WORK TO COMPLETE: Report every line in the records that contains the string "acciaccatura", treating uppercase and lowercase as different.

MATERIAL FOR THIS EXERCISE:
---
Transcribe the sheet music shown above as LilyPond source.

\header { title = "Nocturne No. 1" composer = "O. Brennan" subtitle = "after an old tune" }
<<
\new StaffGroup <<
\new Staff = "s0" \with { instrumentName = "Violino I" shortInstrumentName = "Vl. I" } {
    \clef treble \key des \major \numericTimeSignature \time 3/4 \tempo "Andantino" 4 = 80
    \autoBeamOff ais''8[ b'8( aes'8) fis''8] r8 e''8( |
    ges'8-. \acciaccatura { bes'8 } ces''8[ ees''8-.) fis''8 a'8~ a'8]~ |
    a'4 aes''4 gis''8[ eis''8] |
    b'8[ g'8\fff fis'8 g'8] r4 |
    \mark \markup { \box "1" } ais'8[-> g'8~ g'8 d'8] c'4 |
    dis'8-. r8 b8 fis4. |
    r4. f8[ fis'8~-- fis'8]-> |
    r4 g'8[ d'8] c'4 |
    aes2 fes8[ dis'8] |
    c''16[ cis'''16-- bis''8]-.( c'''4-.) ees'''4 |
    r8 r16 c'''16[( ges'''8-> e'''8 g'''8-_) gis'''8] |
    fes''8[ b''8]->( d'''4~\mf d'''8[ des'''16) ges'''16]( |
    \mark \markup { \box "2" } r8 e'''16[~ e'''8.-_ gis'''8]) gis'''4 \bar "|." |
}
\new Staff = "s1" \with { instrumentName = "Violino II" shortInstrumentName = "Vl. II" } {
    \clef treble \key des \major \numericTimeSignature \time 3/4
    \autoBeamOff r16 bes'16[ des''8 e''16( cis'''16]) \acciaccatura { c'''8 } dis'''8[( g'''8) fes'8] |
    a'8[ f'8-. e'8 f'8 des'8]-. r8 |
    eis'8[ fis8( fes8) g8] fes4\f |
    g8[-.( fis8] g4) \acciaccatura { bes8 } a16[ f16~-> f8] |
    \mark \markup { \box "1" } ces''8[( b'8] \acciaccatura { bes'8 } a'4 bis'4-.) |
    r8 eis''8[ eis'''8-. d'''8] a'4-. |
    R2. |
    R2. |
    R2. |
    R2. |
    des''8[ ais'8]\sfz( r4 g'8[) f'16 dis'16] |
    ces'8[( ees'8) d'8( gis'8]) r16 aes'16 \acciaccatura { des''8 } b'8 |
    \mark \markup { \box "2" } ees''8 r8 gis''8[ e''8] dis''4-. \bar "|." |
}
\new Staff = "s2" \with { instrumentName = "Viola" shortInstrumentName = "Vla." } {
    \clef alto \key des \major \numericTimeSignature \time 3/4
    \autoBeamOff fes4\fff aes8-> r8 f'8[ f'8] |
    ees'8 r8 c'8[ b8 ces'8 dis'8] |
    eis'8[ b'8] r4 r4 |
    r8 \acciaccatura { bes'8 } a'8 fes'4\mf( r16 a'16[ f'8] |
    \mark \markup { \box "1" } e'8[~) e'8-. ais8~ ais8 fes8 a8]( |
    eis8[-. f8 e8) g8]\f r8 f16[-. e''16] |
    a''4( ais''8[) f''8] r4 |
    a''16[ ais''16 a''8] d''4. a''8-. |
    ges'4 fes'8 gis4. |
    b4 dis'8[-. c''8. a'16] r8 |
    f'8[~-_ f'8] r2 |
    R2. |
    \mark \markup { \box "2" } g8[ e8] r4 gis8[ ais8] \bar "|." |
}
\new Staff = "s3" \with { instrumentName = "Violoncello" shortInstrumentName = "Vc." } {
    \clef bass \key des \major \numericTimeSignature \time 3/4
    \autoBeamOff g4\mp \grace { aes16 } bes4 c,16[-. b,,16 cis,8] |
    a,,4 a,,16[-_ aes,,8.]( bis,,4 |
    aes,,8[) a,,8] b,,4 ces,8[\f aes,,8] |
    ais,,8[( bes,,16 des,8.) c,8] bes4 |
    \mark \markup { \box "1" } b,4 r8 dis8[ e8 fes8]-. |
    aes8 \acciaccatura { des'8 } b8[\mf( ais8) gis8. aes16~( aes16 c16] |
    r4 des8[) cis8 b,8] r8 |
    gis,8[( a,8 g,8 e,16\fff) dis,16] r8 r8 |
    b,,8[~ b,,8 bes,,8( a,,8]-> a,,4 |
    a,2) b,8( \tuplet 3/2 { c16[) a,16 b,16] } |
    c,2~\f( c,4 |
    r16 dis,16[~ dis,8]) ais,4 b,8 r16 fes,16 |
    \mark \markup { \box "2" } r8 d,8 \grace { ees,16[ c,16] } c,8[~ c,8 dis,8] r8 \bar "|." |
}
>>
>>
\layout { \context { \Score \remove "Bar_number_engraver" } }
---
OUTPUT FOR THIS EXERCISE:
    ges'8-. \acciaccatura { bes'8 } ces''8[ ees''8-.) fis''8 a'8~ a'8]~ |
    \autoBeamOff r16 bes'16[ des''8 e''16( cis'''16]) \acciaccatura { c'''8 } dis'''8[( g'''8) fes'8] |
    g8[-.( fis8] g4) \acciaccatura { bes8 } a16[ f16~-> f8] |
    \mark \markup { \box "1" } ces''8[( b'8] \acciaccatura { bes'8 } a'4 bis'4-.) |
    ces'8[( ees'8) d'8( gis'8]) r16 aes'16 \acciaccatura { des''8 } b'8 |
    r8 \acciaccatura { bes'8 } a'8 fes'4\mf( r16 a'16[ f'8] |
    aes8 \acciaccatura { des'8 } b8[\mf( ais8) gis8. aes16~( aes16 c16] |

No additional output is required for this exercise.